**RECORD SET:**
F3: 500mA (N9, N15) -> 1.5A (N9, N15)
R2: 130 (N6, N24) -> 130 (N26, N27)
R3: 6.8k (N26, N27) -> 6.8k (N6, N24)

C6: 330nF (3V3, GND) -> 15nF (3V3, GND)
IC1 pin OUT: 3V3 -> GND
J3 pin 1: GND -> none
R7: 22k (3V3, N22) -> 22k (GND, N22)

**WORK TASK:**
Word for word, repeat every line of the data.

**YOUR SOLUTION:**
F3: 500mA (N9, N15) -> 1.5A (N9, N15)
R2: 130 (N6, N24) -> 130 (N26, N27)
R3: 6.8k (N26, N27) -> 6.8k (N6, N24)

C6: 330nF (3V3, GND) -> 15nF (3V3, GND)
IC1 pin OUT: 3V3 -> GND
J3 pin 1: GND -> none
R7: 22k (3V3, N22) -> 22k (GND, N22)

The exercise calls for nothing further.